● **What is required**: Character for character, give back every line below.

● **Object tracking records**:

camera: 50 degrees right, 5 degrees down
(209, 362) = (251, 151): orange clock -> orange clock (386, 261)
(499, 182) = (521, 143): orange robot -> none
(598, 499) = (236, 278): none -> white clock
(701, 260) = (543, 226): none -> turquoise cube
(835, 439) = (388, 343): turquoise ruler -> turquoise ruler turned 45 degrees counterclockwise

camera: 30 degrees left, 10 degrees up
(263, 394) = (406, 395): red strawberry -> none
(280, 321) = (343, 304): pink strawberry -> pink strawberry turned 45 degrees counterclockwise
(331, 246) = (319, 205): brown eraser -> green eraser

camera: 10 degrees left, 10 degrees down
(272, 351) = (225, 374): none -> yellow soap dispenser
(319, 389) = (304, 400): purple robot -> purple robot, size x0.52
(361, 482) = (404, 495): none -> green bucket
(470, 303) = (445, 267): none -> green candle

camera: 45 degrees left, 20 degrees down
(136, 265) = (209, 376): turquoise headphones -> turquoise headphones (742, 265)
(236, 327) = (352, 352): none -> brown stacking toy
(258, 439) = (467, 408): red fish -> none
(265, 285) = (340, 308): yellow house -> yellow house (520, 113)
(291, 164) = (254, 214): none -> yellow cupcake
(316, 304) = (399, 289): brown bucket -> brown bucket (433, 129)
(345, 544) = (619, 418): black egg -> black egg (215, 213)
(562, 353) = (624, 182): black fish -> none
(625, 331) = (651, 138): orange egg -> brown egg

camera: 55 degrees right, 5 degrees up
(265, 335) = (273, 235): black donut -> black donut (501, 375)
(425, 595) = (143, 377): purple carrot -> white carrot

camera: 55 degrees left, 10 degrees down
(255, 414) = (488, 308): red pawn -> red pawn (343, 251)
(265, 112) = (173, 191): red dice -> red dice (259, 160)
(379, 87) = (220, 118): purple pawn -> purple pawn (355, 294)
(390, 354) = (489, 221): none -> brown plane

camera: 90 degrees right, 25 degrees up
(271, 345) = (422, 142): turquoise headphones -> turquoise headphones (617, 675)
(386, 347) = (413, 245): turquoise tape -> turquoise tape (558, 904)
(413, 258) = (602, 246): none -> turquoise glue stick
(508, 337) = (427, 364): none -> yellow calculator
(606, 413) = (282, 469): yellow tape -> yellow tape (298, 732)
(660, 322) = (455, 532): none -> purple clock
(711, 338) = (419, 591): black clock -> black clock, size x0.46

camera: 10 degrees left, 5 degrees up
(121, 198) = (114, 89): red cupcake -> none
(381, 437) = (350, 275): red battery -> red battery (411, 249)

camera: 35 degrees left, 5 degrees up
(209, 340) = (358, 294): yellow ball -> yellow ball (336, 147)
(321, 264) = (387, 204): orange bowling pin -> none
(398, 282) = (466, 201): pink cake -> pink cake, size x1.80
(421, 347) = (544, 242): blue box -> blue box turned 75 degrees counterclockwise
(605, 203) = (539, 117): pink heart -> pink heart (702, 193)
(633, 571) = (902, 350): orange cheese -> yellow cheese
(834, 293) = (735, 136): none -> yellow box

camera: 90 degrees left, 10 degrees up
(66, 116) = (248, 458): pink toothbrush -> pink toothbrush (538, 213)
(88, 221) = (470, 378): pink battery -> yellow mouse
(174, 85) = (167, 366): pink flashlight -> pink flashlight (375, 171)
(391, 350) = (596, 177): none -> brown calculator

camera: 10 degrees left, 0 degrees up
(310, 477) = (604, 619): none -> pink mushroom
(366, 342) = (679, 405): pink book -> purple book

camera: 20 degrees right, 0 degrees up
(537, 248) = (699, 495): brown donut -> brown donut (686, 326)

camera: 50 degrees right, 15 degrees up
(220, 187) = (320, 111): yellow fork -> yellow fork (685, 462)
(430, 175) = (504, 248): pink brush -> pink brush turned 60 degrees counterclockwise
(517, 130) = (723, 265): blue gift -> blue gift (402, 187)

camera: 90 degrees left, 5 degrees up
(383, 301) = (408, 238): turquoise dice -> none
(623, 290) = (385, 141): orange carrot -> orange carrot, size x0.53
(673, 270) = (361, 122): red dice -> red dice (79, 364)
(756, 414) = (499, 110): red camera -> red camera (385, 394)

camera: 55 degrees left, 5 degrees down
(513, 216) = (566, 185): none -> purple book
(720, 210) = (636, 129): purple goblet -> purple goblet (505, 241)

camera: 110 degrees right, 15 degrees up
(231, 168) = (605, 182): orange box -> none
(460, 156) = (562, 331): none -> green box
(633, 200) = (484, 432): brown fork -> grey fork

● **Result of this exercise**:
camera: 50 degrees right, 5 degrees down
(209, 362) = (251, 151): orange clock -> orange clock (386, 261)
(499, 182) = (521, 143): orange robot -> none
(598, 499) = (236, 278): none -> white clock
(701, 260) = (543, 226): none -> turquoise cube
(835, 439) = (388, 343): turquoise ruler -> turquoise ruler turned 45 degrees counterclockwise

camera: 30 degrees left, 10 degrees up
(263, 394) = (406, 395): red strawberry -> none
(280, 321) = (343, 304): pink strawberry -> pink strawberry turned 45 degrees counterclockwise
(331, 246) = (319, 205): brown eraser -> green eraser

camera: 10 degrees left, 10 degrees down
(272, 351) = (225, 374): none -> yellow soap dispenser
(319, 389) = (304, 400): purple robot -> purple robot, size x0.52
(361, 482) = (404, 495): none -> green bucket
(470, 303) = (445, 267): none -> green candle

camera: 45 degrees left, 20 degrees down
(136, 265) = (209, 376): turquoise headphones -> turquoise headphones (742, 265)
(236, 327) = (352, 352): none -> brown stacking toy
(258, 439) = (467, 408): red fish -> none
(265, 285) = (340, 308): yellow house -> yellow house (520, 113)
(291, 164) = (254, 214): none -> yellow cupcake
(316, 304) = (399, 289): brown bucket -> brown bucket (433, 129)
(345, 544) = (619, 418): black egg -> black egg (215, 213)
(562, 353) = (624, 182): black fish -> none
(625, 331) = (651, 138): orange egg -> brown egg

camera: 55 degrees right, 5 degrees up
(265, 335) = (273, 235): black donut -> black donut (501, 375)
(425, 595) = (143, 377): purple carrot -> white carrot

camera: 55 degrees left, 10 degrees down
(255, 414) = (488, 308): red pawn -> red pawn (343, 251)
(265, 112) = (173, 191): red dice -> red dice (259, 160)
(379, 87) = (220, 118): purple pawn -> purple pawn (355, 294)
(390, 354) = (489, 221): none -> brown plane

camera: 90 degrees right, 25 degrees up
(271, 345) = (422, 142): turquoise headphones -> turquoise headphones (617, 675)
(386, 347) = (413, 245): turquoise tape -> turquoise tape (558, 904)
(413, 258) = (602, 246): none -> turquoise glue stick
(508, 337) = (427, 364): none -> yellow calculator
(606, 413) = (282, 469): yellow tape -> yellow tape (298, 732)
(660, 322) = (455, 532): none -> purple clock
(711, 338) = (419, 591): black clock -> black clock, size x0.46

camera: 10 degrees left, 5 degrees up
(121, 198) = (114, 89): red cupcake -> none
(381, 437) = (350, 275): red battery -> red battery (411, 249)

camera: 35 degrees left, 5 degrees up
(209, 340) = (358, 294): yellow ball -> yellow ball (336, 147)
(321, 264) = (387, 204): orange bowling pin -> none
(398, 282) = (466, 201): pink cake -> pink cake, size x1.80
(421, 347) = (544, 242): blue box -> blue box turned 75 degrees counterclockwise
(605, 203) = (539, 117): pink heart -> pink heart (702, 193)
(633, 571) = (902, 350): orange cheese -> yellow cheese
(834, 293) = (735, 136): none -> yellow box

camera: 90 degrees left, 10 degrees up
(66, 116) = (248, 458): pink toothbrush -> pink toothbrush (538, 213)
(88, 221) = (470, 378): pink battery -> yellow mouse
(174, 85) = (167, 366): pink flashlight -> pink flashlight (375, 171)
(391, 350) = (596, 177): none -> brown calculator

camera: 10 degrees left, 0 degrees up
(310, 477) = (604, 619): none -> pink mushroom
(366, 342) = (679, 405): pink book -> purple book

camera: 20 degrees right, 0 degrees up
(537, 248) = (699, 495): brown donut -> brown donut (686, 326)

camera: 50 degrees right, 15 degrees up
(220, 187) = (320, 111): yellow fork -> yellow fork (685, 462)
(430, 175) = (504, 248): pink brush -> pink brush turned 60 degrees counterclockwise
(517, 130) = (723, 265): blue gift -> blue gift (402, 187)

camera: 90 degrees left, 5 degrees up
(383, 301) = (408, 238): turquoise dice -> none
(623, 290) = (385, 141): orange carrot -> orange carrot, size x0.53
(673, 270) = (361, 122): red dice -> red dice (79, 364)
(756, 414) = (499, 110): red camera -> red camera (385, 394)

camera: 55 degrees left, 5 degrees down
(513, 216) = (566, 185): none -> purple book
(720, 210) = (636, 129): purple goblet -> purple goblet (505, 241)

camera: 110 degrees right, 15 degrees up
(231, 168) = (605, 182): orange box -> none
(460, 156) = (562, 331): none -> green box
(633, 200) = (484, 432): brown fork -> grey fork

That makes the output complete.